== Records for processing
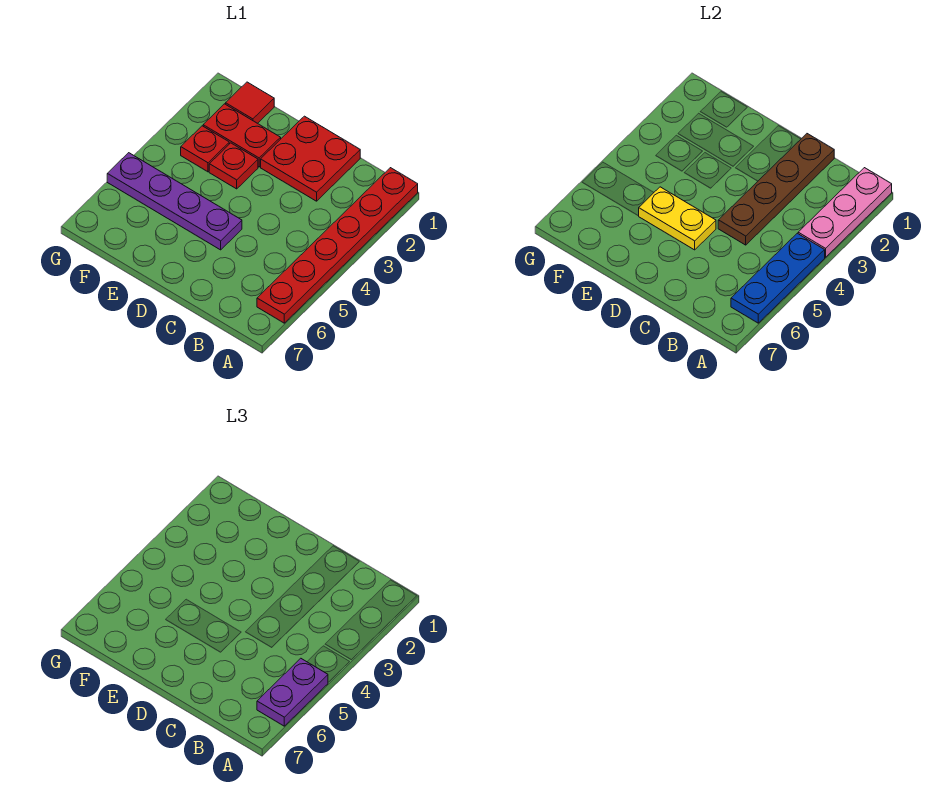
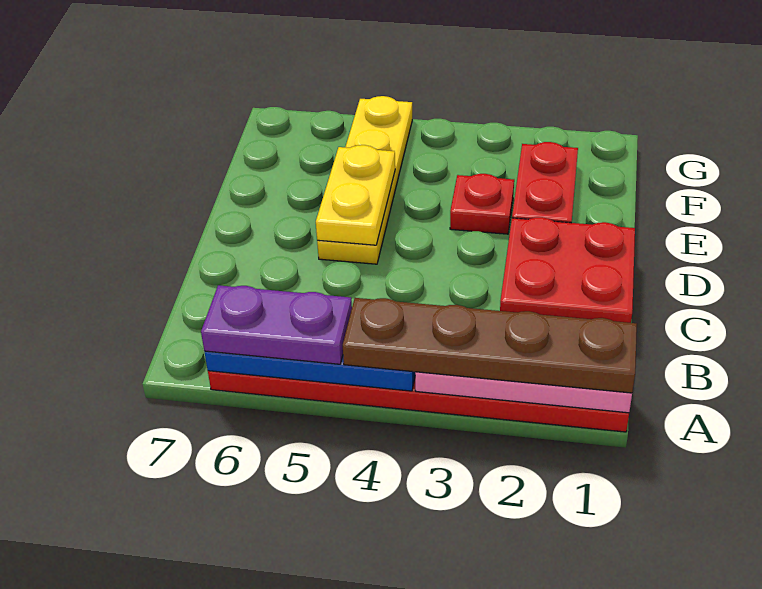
brown plate C1:C4 level 2 -> brown plate A1:A4 level 3
purple plate D5:G5 level 1 -> yellow plate D5:G5 level 1
red tile F1 level 1 -> none
red plate F3 level 1 -> none

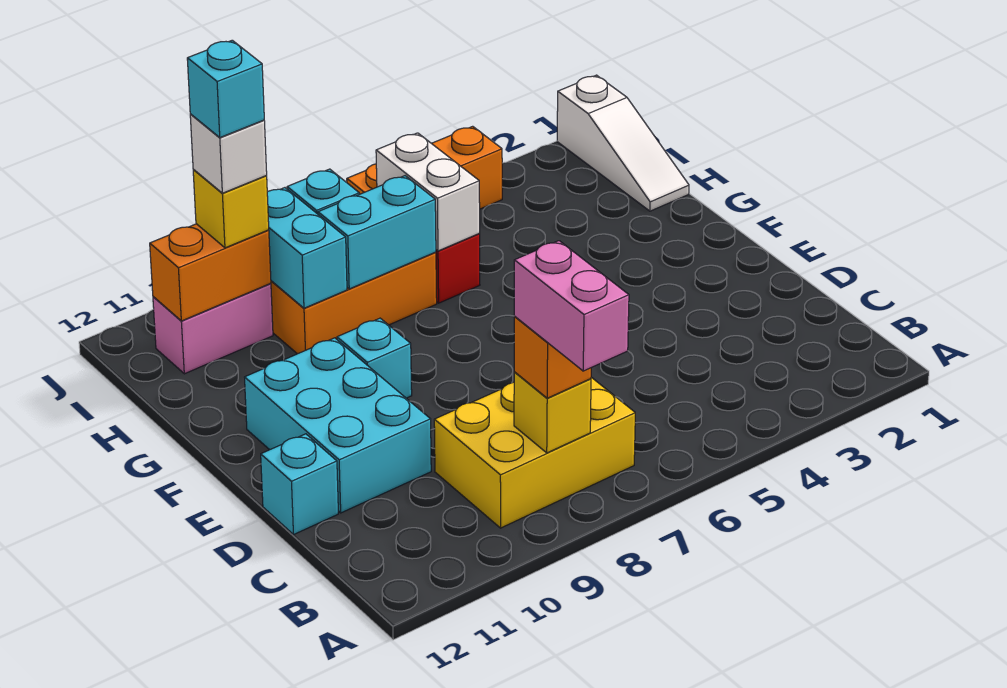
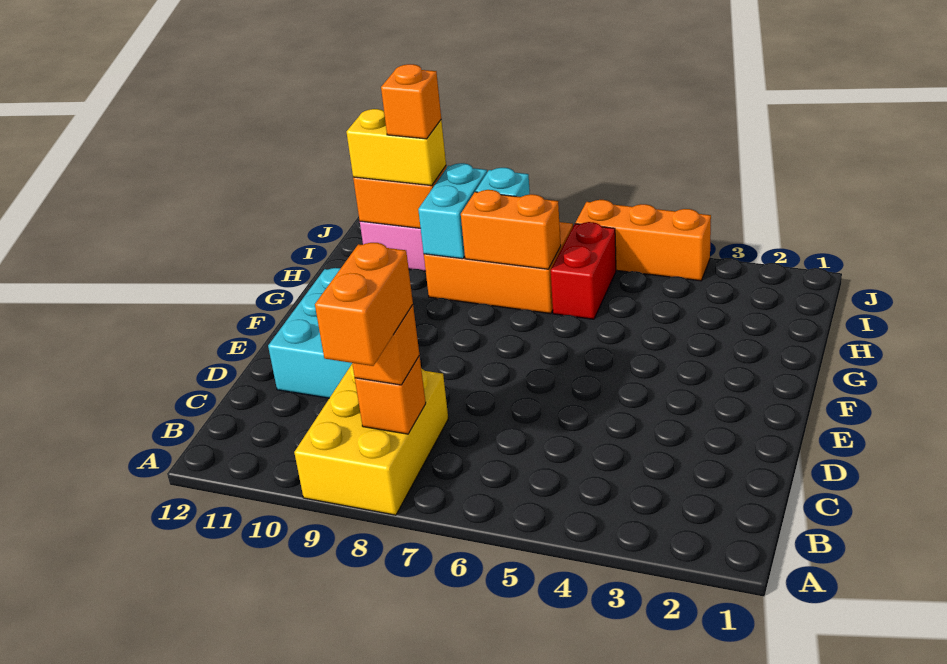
pink brick A8:B8 level 4 -> orange brick A8:B8 level 4
yellow brick B7:C9 level 1 -> yellow brick A8:C9 level 1
yellow brick B8 level 2 -> orange brick B8 level 2
cyan brick D12 level 1 -> none
cyan brick F9 level 1 -> none
white slope H1:J1 level 1 top J -> none
white brick H6:I6 level 2 -> none
cyan brick H7:H8 level 2 -> orange brick H7:H8 level 2
yellow brick I10 level 3 -> yellow brick I10:I11 level 3
white brick I10 level 4 -> orange brick I10 level 4
cyan brick I10 level 5 -> none

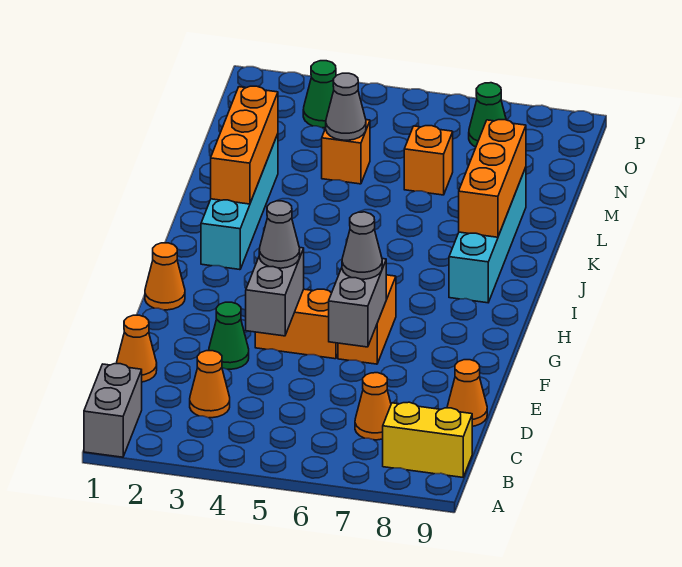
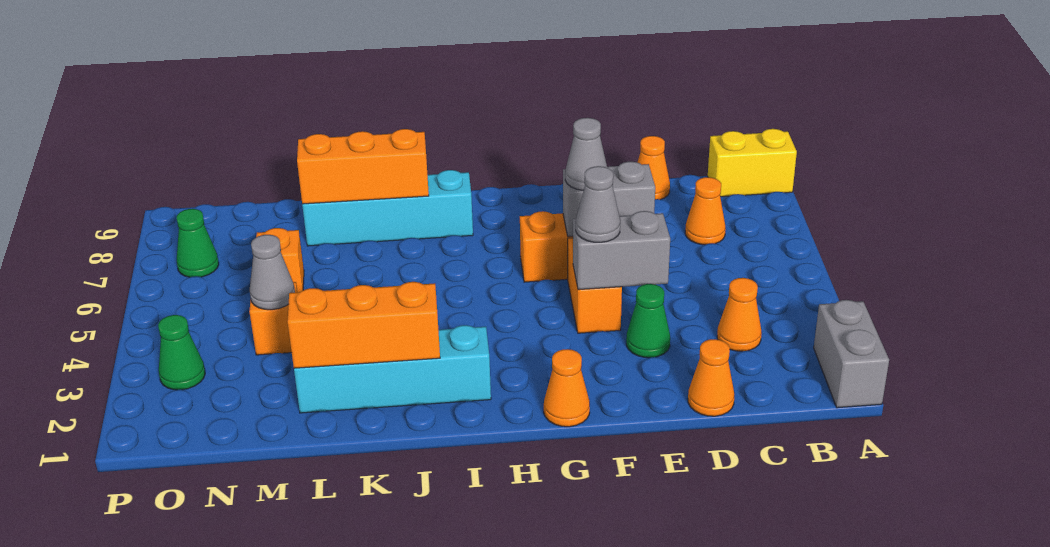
grey brick A1:B1 level 1 -> grey brick A1:A2 level 1
yellow brick B8:B9 level 1 -> yellow brick A9:B9 level 1

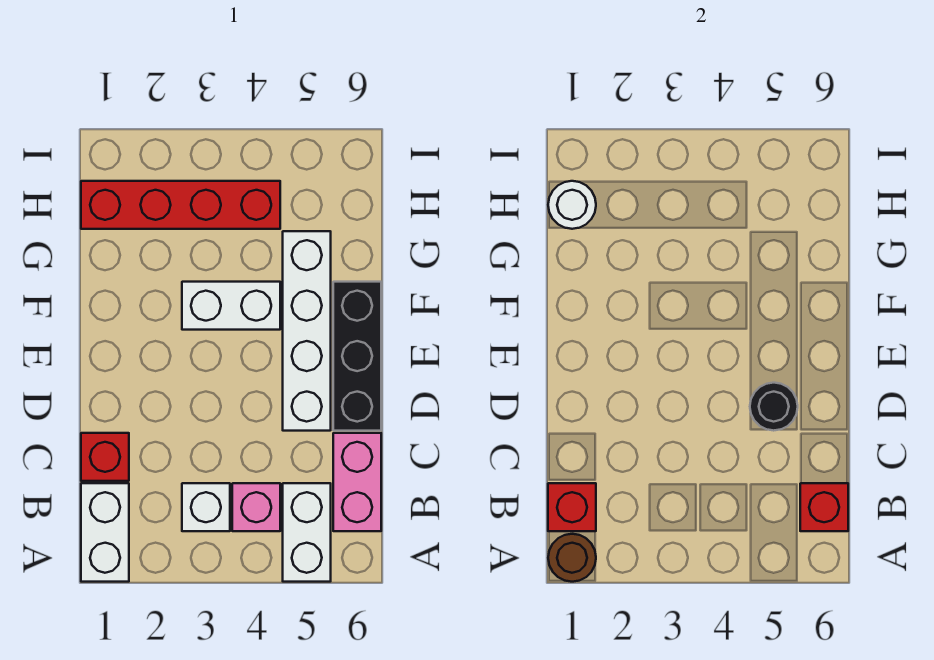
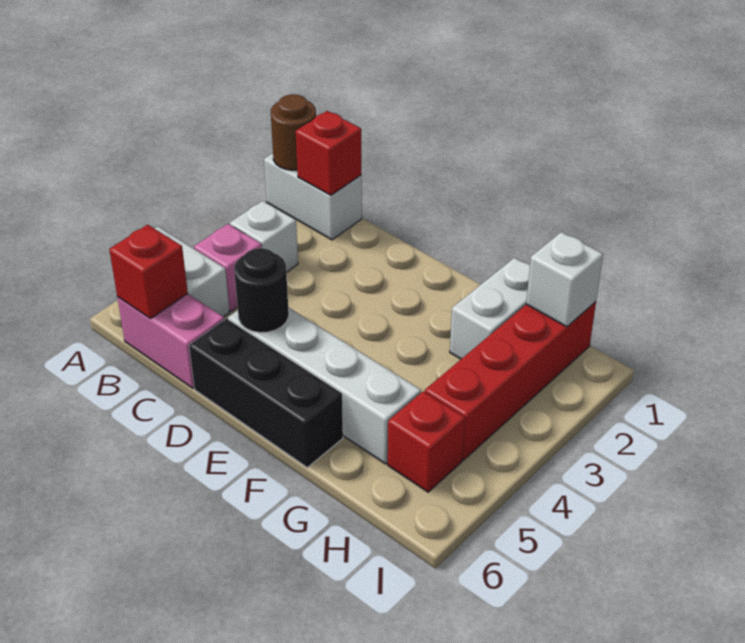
red brick C1 level 1 -> red brick H5 level 1
white brick F3:F4 level 1 -> white brick G1:G2 level 1
white round brick H1 level 2 -> white brick H1 level 2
====
» Task requirements
Beginning with the line that holds "red plate F3 level 1 -> none", extract every line to the end of the material, exactly as it stands, and drop the pictures.

» Reply to the task
red plate F3 level 1 -> none

pink brick A8:B8 level 4 -> orange brick A8:B8 level 4
yellow brick B7:C9 level 1 -> yellow brick A8:C9 level 1
yellow brick B8 level 2 -> orange brick B8 level 2
cyan brick D12 level 1 -> none
cyan brick F9 level 1 -> none
white slope H1:J1 level 1 top J -> none
white brick H6:I6 level 2 -> none
cyan brick H7:H8 level 2 -> orange brick H7:H8 level 2
yellow brick I10 level 3 -> yellow brick I10:I11 level 3
white brick I10 level 4 -> orange brick I10 level 4
cyan brick I10 level 5 -> none

grey brick A1:B1 level 1 -> grey brick A1:A2 level 1
yellow brick B8:B9 level 1 -> yellow brick A9:B9 level 1

red brick C1 level 1 -> red brick H5 level 1
white brick F3:F4 level 1 -> white brick G1:G2 level 1
white round brick H1 level 2 -> white brick H1 level 2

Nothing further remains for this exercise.